- To do -
Beginning at the line with "red cupcake: 2 -> 1" in the records below, return each line up to and including the last, exactly as it stands, but not the pictures.

- Information provided -
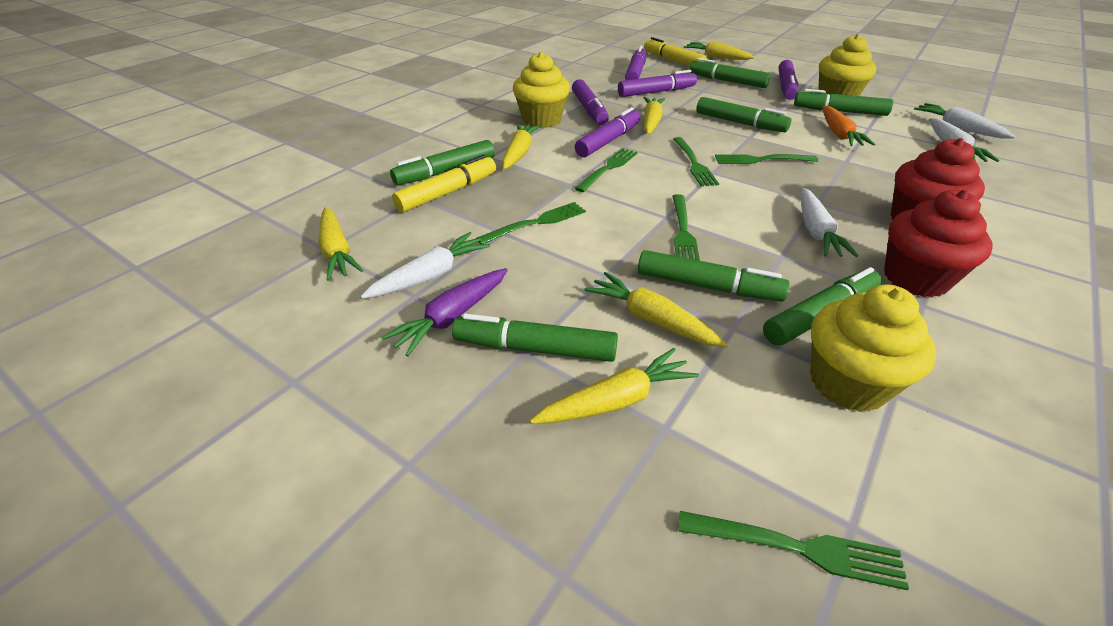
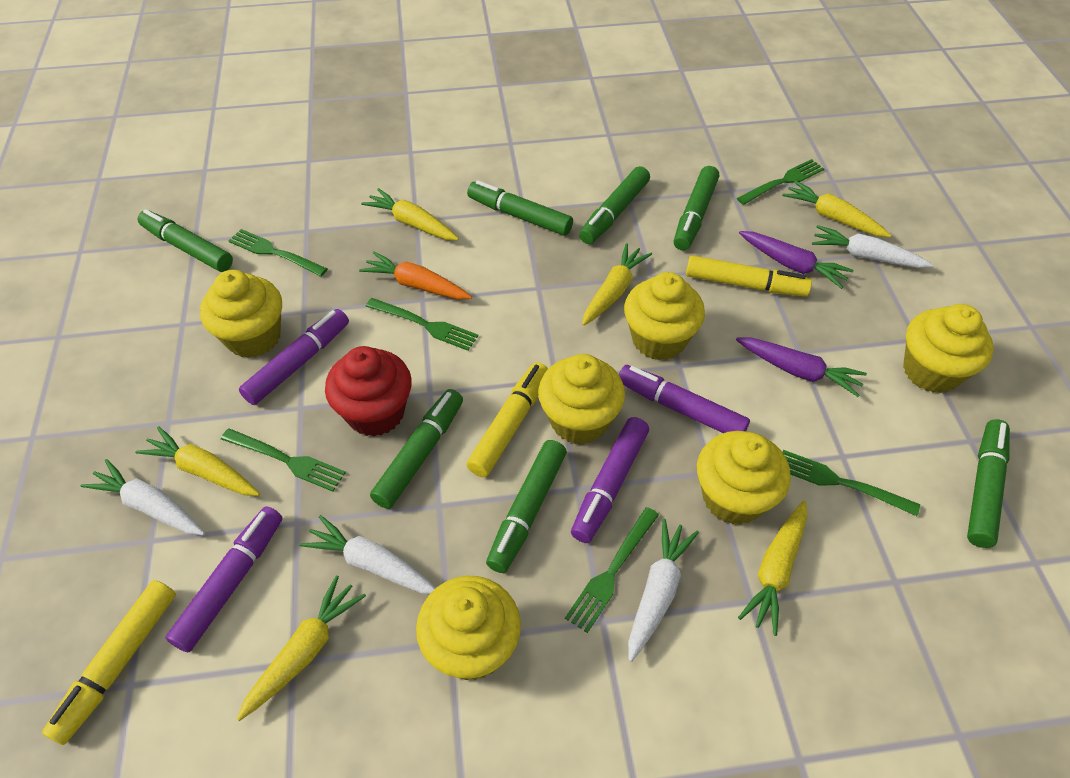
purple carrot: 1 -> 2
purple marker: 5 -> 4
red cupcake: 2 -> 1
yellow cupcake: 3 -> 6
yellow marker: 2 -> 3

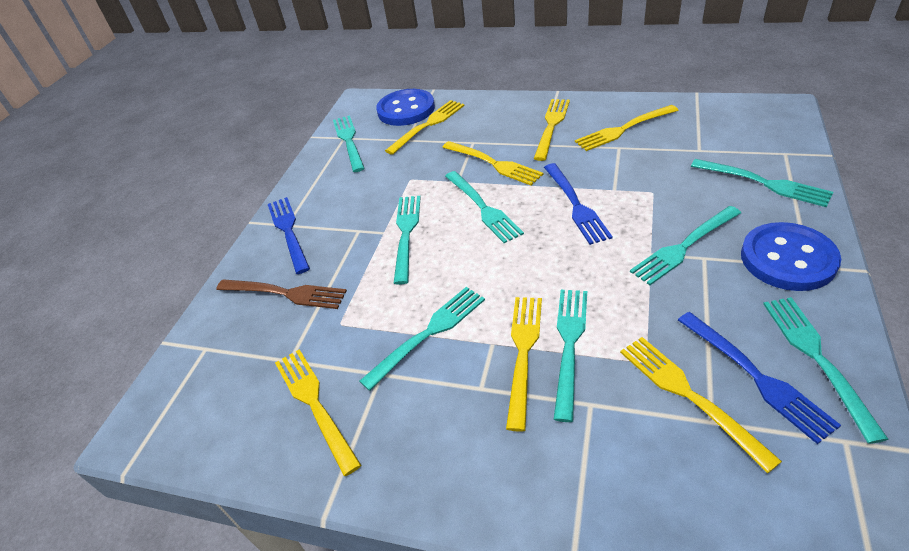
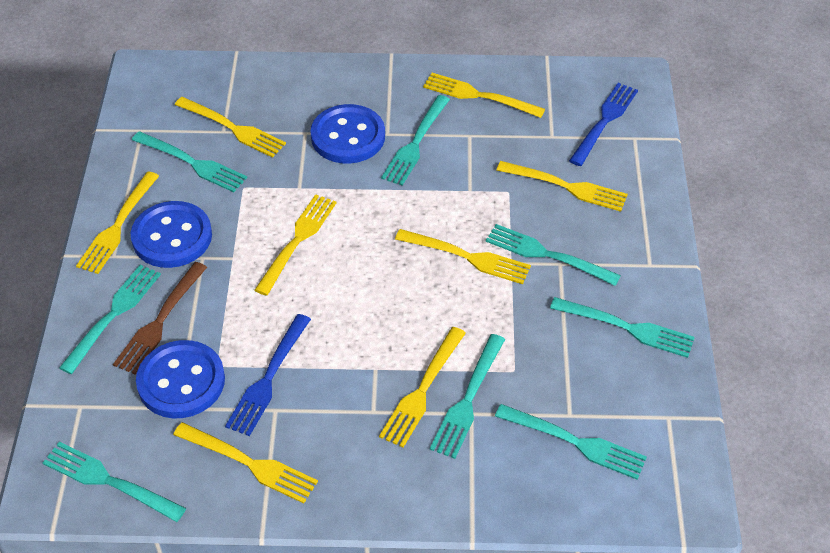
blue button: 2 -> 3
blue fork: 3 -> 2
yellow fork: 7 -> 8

- Answer to this task -
red cupcake: 2 -> 1
yellow cupcake: 3 -> 6
yellow marker: 2 -> 3

blue button: 2 -> 3
blue fork: 3 -> 2
yellow fork: 7 -> 8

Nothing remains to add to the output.